### [Task to carry out]
Go through the entries below and say how many lines hold the word "headphones". Nothing else is needed.

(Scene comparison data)
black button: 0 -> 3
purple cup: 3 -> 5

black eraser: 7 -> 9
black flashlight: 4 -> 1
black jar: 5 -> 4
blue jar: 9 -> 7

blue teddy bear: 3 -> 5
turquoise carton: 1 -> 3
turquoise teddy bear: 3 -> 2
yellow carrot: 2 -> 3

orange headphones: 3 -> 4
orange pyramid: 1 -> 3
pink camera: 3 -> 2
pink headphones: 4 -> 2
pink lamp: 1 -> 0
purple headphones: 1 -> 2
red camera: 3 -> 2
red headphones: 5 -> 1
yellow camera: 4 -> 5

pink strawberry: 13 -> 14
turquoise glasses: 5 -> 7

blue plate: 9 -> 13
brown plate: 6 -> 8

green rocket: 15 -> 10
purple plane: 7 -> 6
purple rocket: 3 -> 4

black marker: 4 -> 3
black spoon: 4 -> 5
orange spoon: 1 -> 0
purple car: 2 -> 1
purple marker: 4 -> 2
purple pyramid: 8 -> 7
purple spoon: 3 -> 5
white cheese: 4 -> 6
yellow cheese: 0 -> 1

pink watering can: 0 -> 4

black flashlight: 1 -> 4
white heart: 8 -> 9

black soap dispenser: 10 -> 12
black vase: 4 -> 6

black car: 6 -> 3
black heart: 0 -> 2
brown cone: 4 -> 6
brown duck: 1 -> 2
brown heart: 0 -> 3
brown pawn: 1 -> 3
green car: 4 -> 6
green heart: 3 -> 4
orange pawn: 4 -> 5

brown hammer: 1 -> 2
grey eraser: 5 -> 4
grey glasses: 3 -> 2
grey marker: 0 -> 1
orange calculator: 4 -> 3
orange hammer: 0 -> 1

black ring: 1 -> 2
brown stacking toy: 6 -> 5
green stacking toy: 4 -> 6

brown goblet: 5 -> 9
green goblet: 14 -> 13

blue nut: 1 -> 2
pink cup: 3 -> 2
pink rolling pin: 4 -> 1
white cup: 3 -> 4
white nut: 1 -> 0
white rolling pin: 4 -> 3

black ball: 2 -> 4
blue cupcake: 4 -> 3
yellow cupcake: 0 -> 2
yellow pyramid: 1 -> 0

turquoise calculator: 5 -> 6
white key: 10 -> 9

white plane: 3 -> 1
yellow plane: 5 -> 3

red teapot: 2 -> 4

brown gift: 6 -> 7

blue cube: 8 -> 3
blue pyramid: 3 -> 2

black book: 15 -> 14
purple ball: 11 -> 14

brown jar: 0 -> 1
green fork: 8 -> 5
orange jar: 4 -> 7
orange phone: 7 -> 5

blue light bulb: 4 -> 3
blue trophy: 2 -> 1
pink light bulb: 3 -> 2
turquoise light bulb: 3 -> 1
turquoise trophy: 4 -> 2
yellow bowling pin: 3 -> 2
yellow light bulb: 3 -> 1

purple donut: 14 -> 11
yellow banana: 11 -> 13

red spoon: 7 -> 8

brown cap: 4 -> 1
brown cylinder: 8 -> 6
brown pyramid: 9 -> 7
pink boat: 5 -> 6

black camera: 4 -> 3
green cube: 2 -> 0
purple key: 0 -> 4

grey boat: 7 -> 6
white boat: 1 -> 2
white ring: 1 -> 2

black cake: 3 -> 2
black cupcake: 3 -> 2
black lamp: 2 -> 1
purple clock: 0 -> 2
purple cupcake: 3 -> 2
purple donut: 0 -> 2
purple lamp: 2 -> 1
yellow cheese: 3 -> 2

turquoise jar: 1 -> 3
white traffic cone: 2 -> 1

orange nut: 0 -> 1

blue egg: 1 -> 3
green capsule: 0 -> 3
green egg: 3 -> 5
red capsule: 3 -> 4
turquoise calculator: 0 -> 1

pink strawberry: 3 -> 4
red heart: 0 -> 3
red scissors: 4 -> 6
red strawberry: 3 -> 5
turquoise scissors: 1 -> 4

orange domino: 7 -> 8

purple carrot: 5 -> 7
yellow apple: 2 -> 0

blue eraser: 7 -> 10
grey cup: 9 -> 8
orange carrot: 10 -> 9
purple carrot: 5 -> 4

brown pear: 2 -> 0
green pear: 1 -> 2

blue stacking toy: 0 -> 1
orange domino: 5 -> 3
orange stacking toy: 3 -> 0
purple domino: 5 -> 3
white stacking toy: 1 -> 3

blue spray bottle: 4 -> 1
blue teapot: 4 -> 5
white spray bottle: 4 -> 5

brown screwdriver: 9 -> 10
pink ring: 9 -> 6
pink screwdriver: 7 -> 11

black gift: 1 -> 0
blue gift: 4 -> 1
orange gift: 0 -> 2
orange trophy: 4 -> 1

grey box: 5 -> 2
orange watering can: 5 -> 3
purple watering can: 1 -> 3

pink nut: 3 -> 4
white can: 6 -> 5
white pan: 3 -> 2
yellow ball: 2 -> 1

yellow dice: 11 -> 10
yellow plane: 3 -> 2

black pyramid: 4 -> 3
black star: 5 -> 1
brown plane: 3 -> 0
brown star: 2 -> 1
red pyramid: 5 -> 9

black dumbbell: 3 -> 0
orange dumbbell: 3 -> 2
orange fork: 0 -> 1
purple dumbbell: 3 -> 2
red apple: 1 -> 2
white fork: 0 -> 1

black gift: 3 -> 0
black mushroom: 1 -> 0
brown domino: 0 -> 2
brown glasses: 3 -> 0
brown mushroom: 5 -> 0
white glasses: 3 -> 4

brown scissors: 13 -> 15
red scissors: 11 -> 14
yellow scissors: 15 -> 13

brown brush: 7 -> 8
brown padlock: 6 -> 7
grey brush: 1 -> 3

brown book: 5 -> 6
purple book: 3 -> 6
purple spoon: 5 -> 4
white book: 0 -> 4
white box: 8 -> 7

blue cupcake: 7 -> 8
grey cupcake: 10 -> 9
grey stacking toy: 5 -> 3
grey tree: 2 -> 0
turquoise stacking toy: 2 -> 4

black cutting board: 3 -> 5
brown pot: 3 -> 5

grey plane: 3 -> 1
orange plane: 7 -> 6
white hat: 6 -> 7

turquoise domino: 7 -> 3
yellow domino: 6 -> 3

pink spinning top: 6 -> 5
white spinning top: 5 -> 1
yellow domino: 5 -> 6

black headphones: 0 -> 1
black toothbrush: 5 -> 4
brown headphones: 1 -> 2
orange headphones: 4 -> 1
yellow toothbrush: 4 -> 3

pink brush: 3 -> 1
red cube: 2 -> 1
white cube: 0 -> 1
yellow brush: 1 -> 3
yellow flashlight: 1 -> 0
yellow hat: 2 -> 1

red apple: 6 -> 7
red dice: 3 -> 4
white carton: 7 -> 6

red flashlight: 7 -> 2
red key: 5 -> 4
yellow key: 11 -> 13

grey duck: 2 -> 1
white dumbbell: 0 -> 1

### [Result]
7